## WHAT YOU SHOULD DO
Write out the listing exactly, dropping any picture it contains.

SOURCE DATA section start

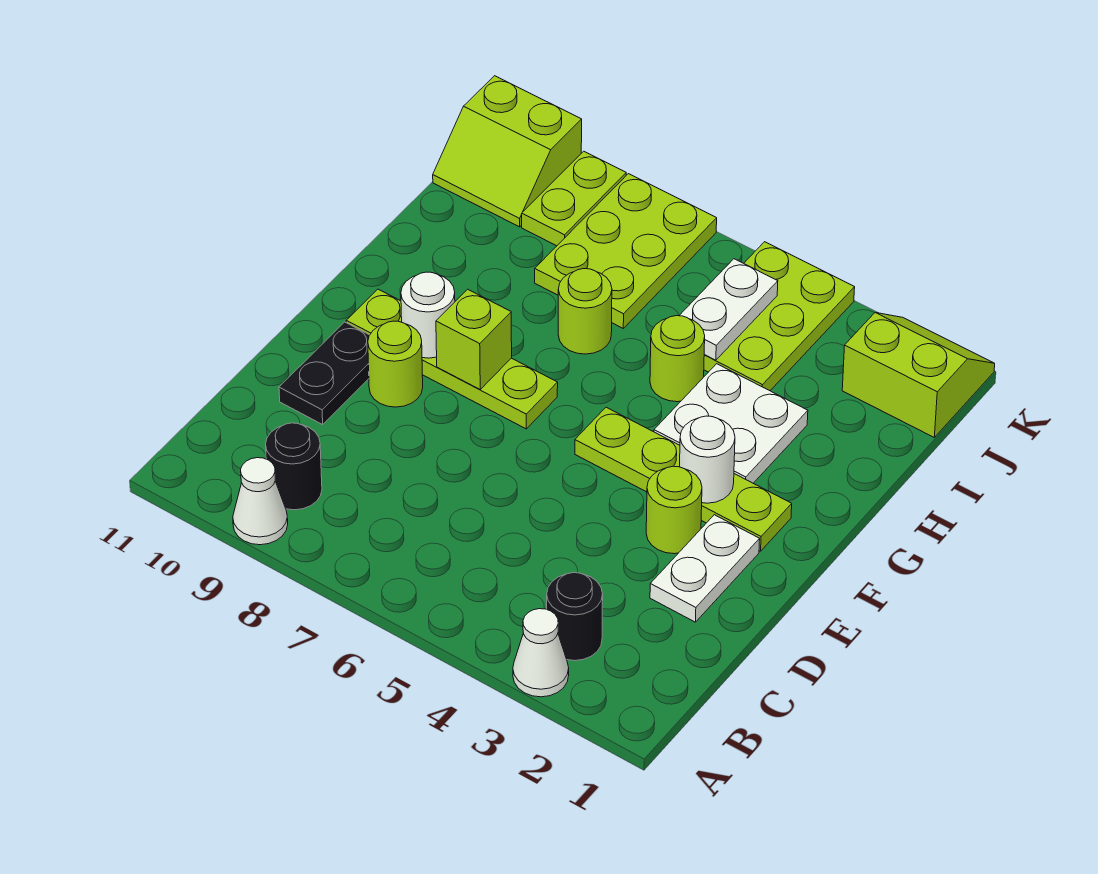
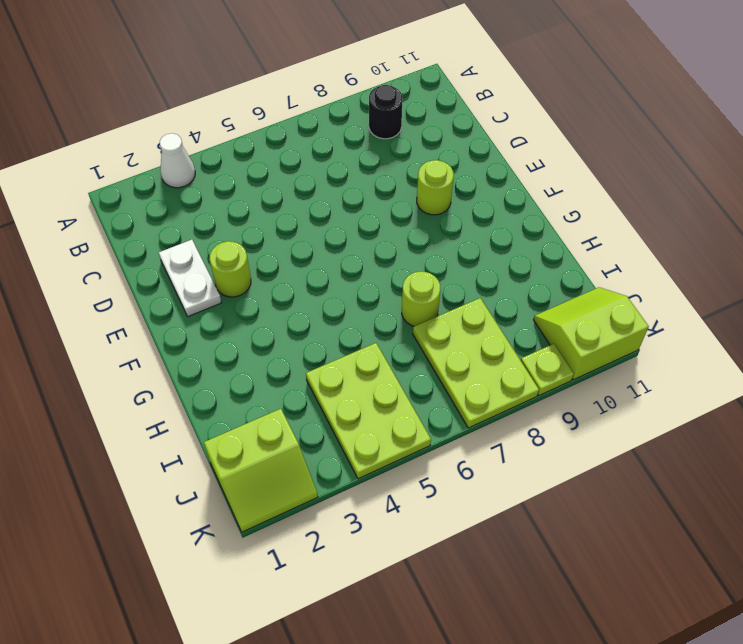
lime plate K9 level 1 -> lime plate J9:K9 level 1
none -> white cone A9 level 1
none -> black round brick B3 level 1
none -> black plate D10:E10 level 1

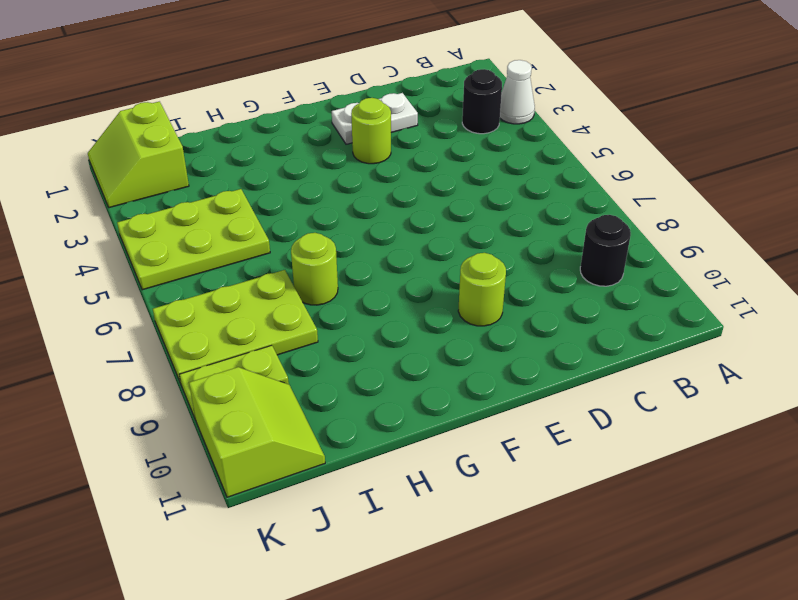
none -> white cone A9 level 1
none -> black plate D10:E10 level 1
none -> lime plate F2:F5 level 1

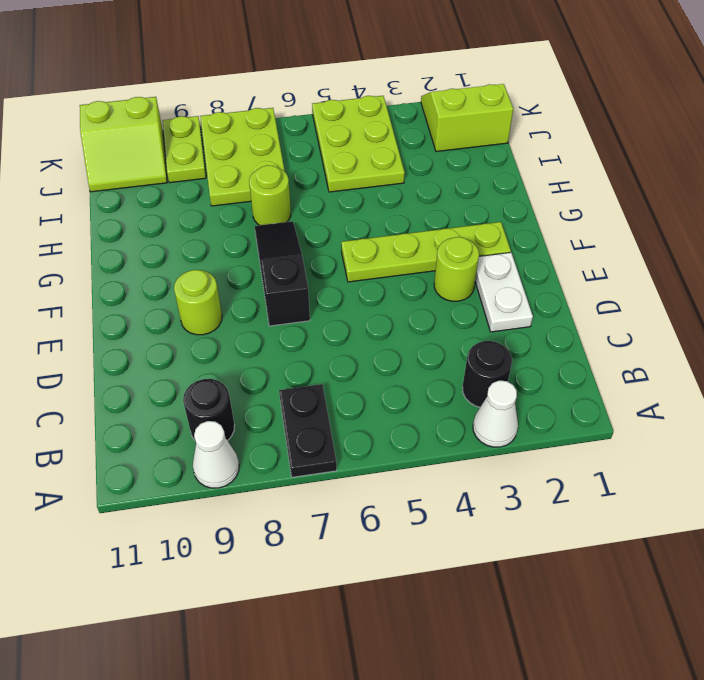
black plate A7:B7 level 1 -> black plate D10:E10 level 1
black slope E7:G7 level 1 top E -> lime plate F7:F10 level 1
none -> white plate G3:H4 level 1
none -> lime round brick H5 level 1
none -> white round brick F3 level 2

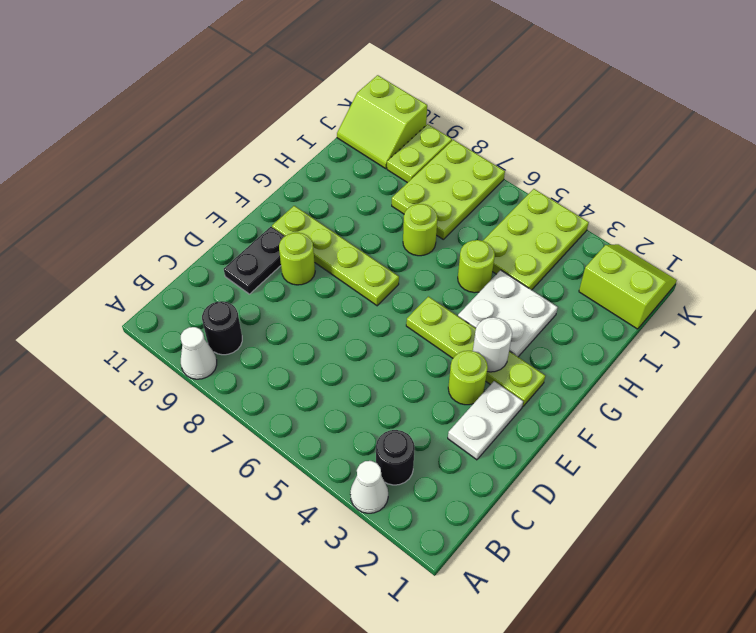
none -> lime brick F8 level 2
none -> white round brick F9 level 2
none -> white plate I5:J5 level 2

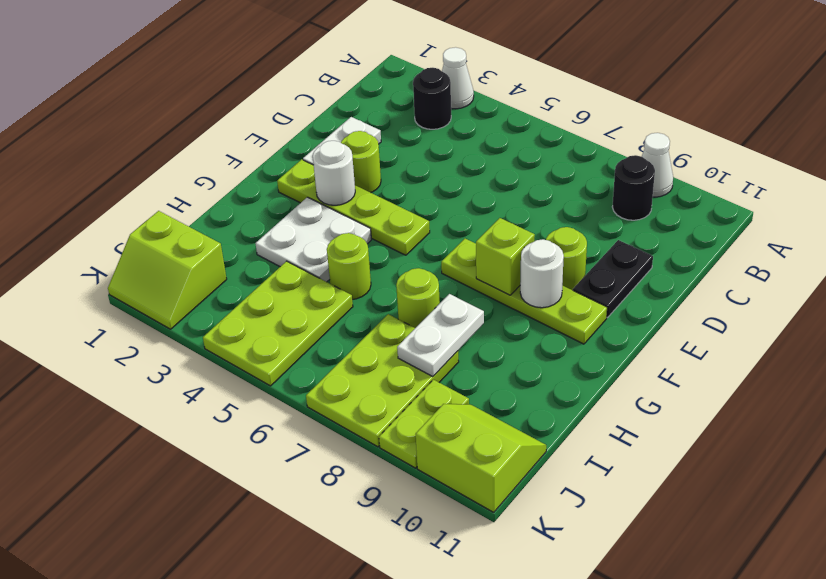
white plate H8:I8 level 2 -> white plate I5:J5 level 2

SOURCE DATA section end

## RESPONSE
lime plate K9 level 1 -> lime plate J9:K9 level 1
none -> white cone A9 level 1
none -> black round brick B3 level 1
none -> black plate D10:E10 level 1

none -> white cone A9 level 1
none -> black plate D10:E10 level 1
none -> lime plate F2:F5 level 1

black plate A7:B7 level 1 -> black plate D10:E10 level 1
black slope E7:G7 level 1 top E -> lime plate F7:F10 level 1
none -> white plate G3:H4 level 1
none -> lime round brick H5 level 1
none -> white round brick F3 level 2

none -> lime brick F8 level 2
none -> white round brick F9 level 2
none -> white plate I5:J5 level 2

white plate H8:I8 level 2 -> white plate I5:J5 level 2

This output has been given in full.